*PROBLEM:* Give the entries again exactly, every one of them.

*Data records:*
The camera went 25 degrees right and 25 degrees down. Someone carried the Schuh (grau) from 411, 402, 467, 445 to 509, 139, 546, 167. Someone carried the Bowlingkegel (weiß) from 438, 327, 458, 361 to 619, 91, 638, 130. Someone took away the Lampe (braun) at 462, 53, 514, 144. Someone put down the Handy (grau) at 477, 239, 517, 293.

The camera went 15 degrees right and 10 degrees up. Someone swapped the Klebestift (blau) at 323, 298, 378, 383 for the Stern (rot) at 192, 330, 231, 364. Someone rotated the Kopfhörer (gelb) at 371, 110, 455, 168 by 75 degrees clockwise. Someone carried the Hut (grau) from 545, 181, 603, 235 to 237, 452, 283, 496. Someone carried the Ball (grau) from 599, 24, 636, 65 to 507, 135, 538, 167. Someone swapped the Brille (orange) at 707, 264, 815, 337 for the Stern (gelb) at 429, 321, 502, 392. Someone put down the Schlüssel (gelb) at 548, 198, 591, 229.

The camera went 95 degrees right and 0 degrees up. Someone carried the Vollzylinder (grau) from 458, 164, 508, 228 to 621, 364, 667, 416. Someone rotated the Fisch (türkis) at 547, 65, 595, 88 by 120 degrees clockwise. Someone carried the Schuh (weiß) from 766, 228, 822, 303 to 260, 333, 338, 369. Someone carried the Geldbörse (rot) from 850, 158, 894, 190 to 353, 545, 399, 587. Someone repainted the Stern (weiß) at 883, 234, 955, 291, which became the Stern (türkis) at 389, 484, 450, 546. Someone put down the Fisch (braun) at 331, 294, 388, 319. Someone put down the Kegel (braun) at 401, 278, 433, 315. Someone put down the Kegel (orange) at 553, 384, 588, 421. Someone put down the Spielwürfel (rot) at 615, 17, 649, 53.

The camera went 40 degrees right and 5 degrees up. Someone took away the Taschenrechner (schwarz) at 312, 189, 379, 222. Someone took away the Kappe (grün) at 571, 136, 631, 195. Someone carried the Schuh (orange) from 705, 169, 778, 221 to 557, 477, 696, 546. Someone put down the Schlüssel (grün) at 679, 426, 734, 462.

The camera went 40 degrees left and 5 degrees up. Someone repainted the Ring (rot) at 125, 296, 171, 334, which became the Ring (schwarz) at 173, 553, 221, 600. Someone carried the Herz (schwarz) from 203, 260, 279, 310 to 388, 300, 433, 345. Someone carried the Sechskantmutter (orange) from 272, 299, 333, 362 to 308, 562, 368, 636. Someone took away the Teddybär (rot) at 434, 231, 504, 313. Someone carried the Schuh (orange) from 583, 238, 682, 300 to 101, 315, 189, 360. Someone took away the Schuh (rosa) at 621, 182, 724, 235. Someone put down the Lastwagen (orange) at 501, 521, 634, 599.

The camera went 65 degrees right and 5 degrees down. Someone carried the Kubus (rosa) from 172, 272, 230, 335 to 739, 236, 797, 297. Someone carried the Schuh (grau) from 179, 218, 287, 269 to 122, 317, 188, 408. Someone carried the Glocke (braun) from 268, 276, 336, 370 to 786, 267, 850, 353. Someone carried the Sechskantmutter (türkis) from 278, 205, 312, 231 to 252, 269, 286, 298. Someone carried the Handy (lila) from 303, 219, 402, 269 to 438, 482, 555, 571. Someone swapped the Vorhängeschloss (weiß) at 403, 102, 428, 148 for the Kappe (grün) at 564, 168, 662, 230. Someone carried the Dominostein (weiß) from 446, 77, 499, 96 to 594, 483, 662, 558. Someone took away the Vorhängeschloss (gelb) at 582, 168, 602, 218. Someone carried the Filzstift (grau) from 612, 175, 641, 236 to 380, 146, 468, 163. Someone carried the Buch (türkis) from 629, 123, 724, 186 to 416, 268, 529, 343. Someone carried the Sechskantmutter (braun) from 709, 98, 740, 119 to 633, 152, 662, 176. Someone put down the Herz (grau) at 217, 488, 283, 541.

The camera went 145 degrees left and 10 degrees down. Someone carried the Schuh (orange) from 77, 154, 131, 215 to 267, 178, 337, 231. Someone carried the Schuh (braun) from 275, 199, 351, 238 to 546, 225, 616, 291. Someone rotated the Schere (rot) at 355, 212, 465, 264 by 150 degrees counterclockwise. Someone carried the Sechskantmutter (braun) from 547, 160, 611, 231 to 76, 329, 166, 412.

*REPLY TO THE EXERCISE:*
The camera went 25 degrees right and 25 degrees down. Someone carried the Schuh (grau) from 411, 402, 467, 445 to 509, 139, 546, 167. Someone carried the Bowlingkegel (weiß) from 438, 327, 458, 361 to 619, 91, 638, 130. Someone took away the Lampe (braun) at 462, 53, 514, 144. Someone put down the Handy (grau) at 477, 239, 517, 293.

The camera went 15 degrees right and 10 degrees up. Someone swapped the Klebestift (blau) at 323, 298, 378, 383 for the Stern (rot) at 192, 330, 231, 364. Someone rotated the Kopfhörer (gelb) at 371, 110, 455, 168 by 75 degrees clockwise. Someone carried the Hut (grau) from 545, 181, 603, 235 to 237, 452, 283, 496. Someone carried the Ball (grau) from 599, 24, 636, 65 to 507, 135, 538, 167. Someone swapped the Brille (orange) at 707, 264, 815, 337 for the Stern (gelb) at 429, 321, 502, 392. Someone put down the Schlüssel (gelb) at 548, 198, 591, 229.

The camera went 95 degrees right and 0 degrees up. Someone carried the Vollzylinder (grau) from 458, 164, 508, 228 to 621, 364, 667, 416. Someone rotated the Fisch (türkis) at 547, 65, 595, 88 by 120 degrees clockwise. Someone carried the Schuh (weiß) from 766, 228, 822, 303 to 260, 333, 338, 369. Someone carried the Geldbörse (rot) from 850, 158, 894, 190 to 353, 545, 399, 587. Someone repainted the Stern (weiß) at 883, 234, 955, 291, which became the Stern (türkis) at 389, 484, 450, 546. Someone put down the Fisch (braun) at 331, 294, 388, 319. Someone put down the Kegel (braun) at 401, 278, 433, 315. Someone put down the Kegel (orange) at 553, 384, 588, 421. Someone put down the Spielwürfel (rot) at 615, 17, 649, 53.

The camera went 40 degrees right and 5 degrees up. Someone took away the Taschenrechner (schwarz) at 312, 189, 379, 222. Someone took away the Kappe (grün) at 571, 136, 631, 195. Someone carried the Schuh (orange) from 705, 169, 778, 221 to 557, 477, 696, 546. Someone put down the Schlüssel (grün) at 679, 426, 734, 462.

The camera went 40 degrees left and 5 degrees up. Someone repainted the Ring (rot) at 125, 296, 171, 334, which became the Ring (schwarz) at 173, 553, 221, 600. Someone carried the Herz (schwarz) from 203, 260, 279, 310 to 388, 300, 433, 345. Someone carried the Sechskantmutter (orange) from 272, 299, 333, 362 to 308, 562, 368, 636. Someone took away the Teddybär (rot) at 434, 231, 504, 313. Someone carried the Schuh (orange) from 583, 238, 682, 300 to 101, 315, 189, 360. Someone took away the Schuh (rosa) at 621, 182, 724, 235. Someone put down the Lastwagen (orange) at 501, 521, 634, 599.

The camera went 65 degrees right and 5 degrees down. Someone carried the Kubus (rosa) from 172, 272, 230, 335 to 739, 236, 797, 297. Someone carried the Schuh (grau) from 179, 218, 287, 269 to 122, 317, 188, 408. Someone carried the Glocke (braun) from 268, 276, 336, 370 to 786, 267, 850, 353. Someone carried the Sechskantmutter (türkis) from 278, 205, 312, 231 to 252, 269, 286, 298. Someone carried the Handy (lila) from 303, 219, 402, 269 to 438, 482, 555, 571. Someone swapped the Vorhängeschloss (weiß) at 403, 102, 428, 148 for the Kappe (grün) at 564, 168, 662, 230. Someone carried the Dominostein (weiß) from 446, 77, 499, 96 to 594, 483, 662, 558. Someone took away the Vorhängeschloss (gelb) at 582, 168, 602, 218. Someone carried the Filzstift (grau) from 612, 175, 641, 236 to 380, 146, 468, 163. Someone carried the Buch (türkis) from 629, 123, 724, 186 to 416, 268, 529, 343. Someone carried the Sechskantmutter (braun) from 709, 98, 740, 119 to 633, 152, 662, 176. Someone put down the Herz (grau) at 217, 488, 283, 541.

The camera went 145 degrees left and 10 degrees down. Someone carried the Schuh (orange) from 77, 154, 131, 215 to 267, 178, 337, 231. Someone carried the Schuh (braun) from 275, 199, 351, 238 to 546, 225, 616, 291. Someone rotated the Schere (rot) at 355, 212, 465, 264 by 150 degrees counterclockwise. Someone carried the Sechskantmutter (braun) from 547, 160, 611, 231 to 76, 329, 166, 412.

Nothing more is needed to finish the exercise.